== Given data ==
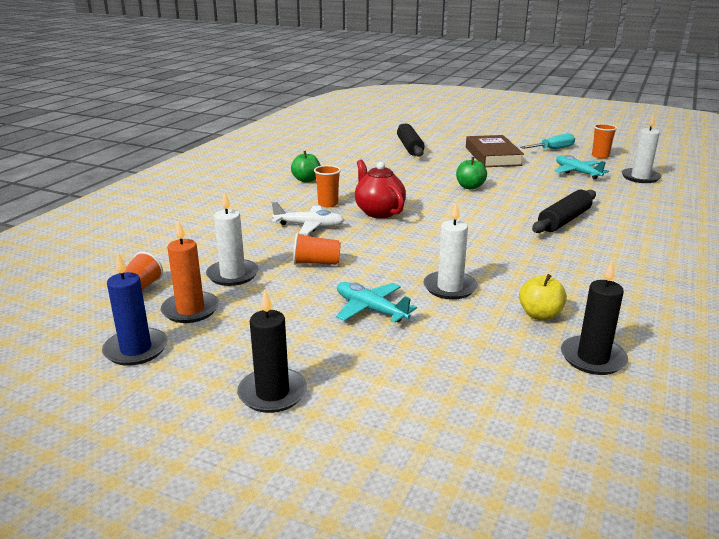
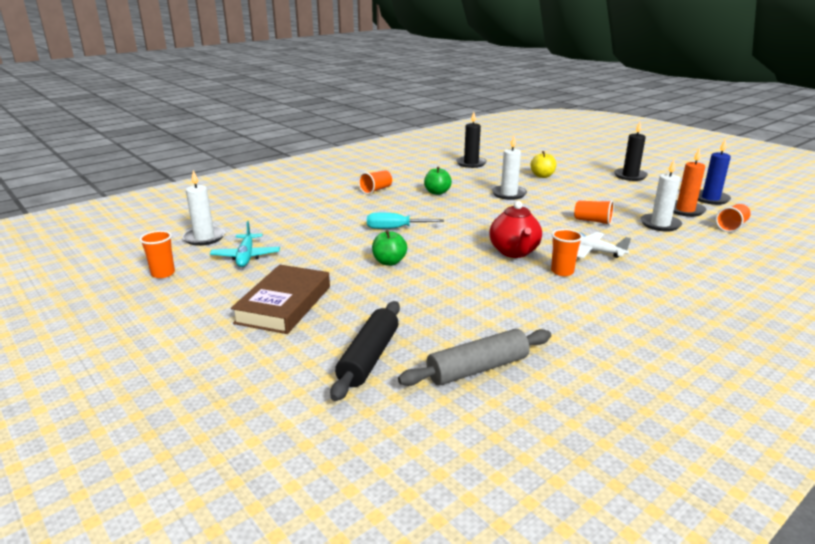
camera: 155 degrees left, 0 degrees up
(306, 180) = (576, 315): green apple -> green apple (437, 192)
(350, 152) = (477, 369): none -> grey rolling pin
(370, 309) = (567, 193): turquoise plane -> none
(540, 315) = (472, 177): yellow apple -> yellow apple (542, 176)
(553, 149) = (184, 299): turquoise screwdriver -> turquoise screwdriver (395, 228)
(564, 220) = (364, 215): black rolling pin -> none
(619, 257) = (376, 190): none -> orange cup

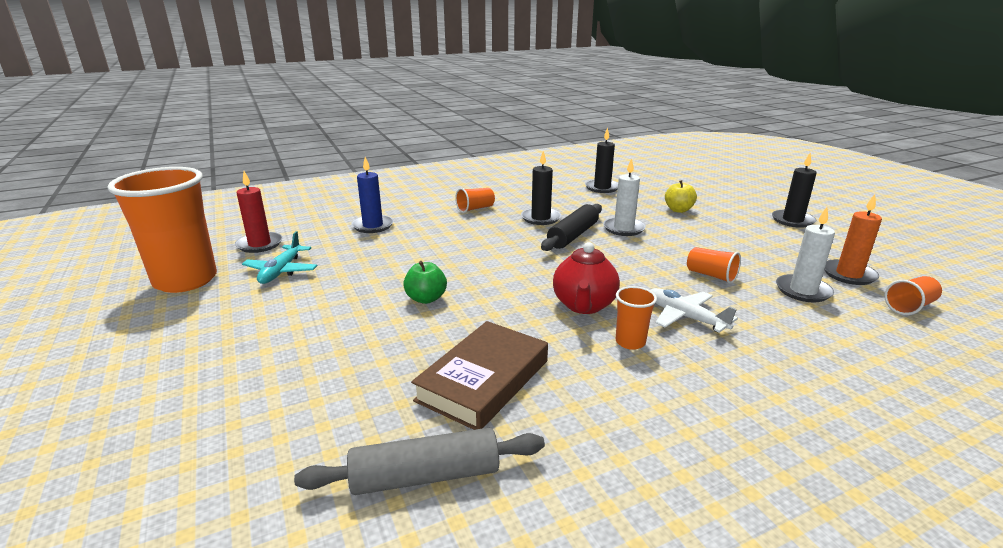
camera: 15 degrees right, 0 degrees up
(163, 273) = (185, 280): orange cup -> orange cup, size x2.37
(204, 238) = (259, 244): white candle -> red candle
(284, 304) = (270, 337): brown book -> brown book (483, 380)
(369, 358) = (305, 430): black rolling pin -> black rolling pin (573, 235)
(395, 228) = (463, 257): turquoise screwdriver -> none
(437, 192) = (540, 218): green apple -> black candle
(710, 199) = (893, 262): blue candle -> blue candle (373, 226)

== Activity ==
Any picture among the entries must be skipped; copy all else exactly.

== Task solution ==
camera: 155 degrees left, 0 degrees up
(306, 180) = (576, 315): green apple -> green apple (437, 192)
(350, 152) = (477, 369): none -> grey rolling pin
(370, 309) = (567, 193): turquoise plane -> none
(540, 315) = (472, 177): yellow apple -> yellow apple (542, 176)
(553, 149) = (184, 299): turquoise screwdriver -> turquoise screwdriver (395, 228)
(564, 220) = (364, 215): black rolling pin -> none
(619, 257) = (376, 190): none -> orange cup

camera: 15 degrees right, 0 degrees up
(163, 273) = (185, 280): orange cup -> orange cup, size x2.37
(204, 238) = (259, 244): white candle -> red candle
(284, 304) = (270, 337): brown book -> brown book (483, 380)
(369, 358) = (305, 430): black rolling pin -> black rolling pin (573, 235)
(395, 228) = (463, 257): turquoise screwdriver -> none
(437, 192) = (540, 218): green apple -> black candle
(710, 199) = (893, 262): blue candle -> blue candle (373, 226)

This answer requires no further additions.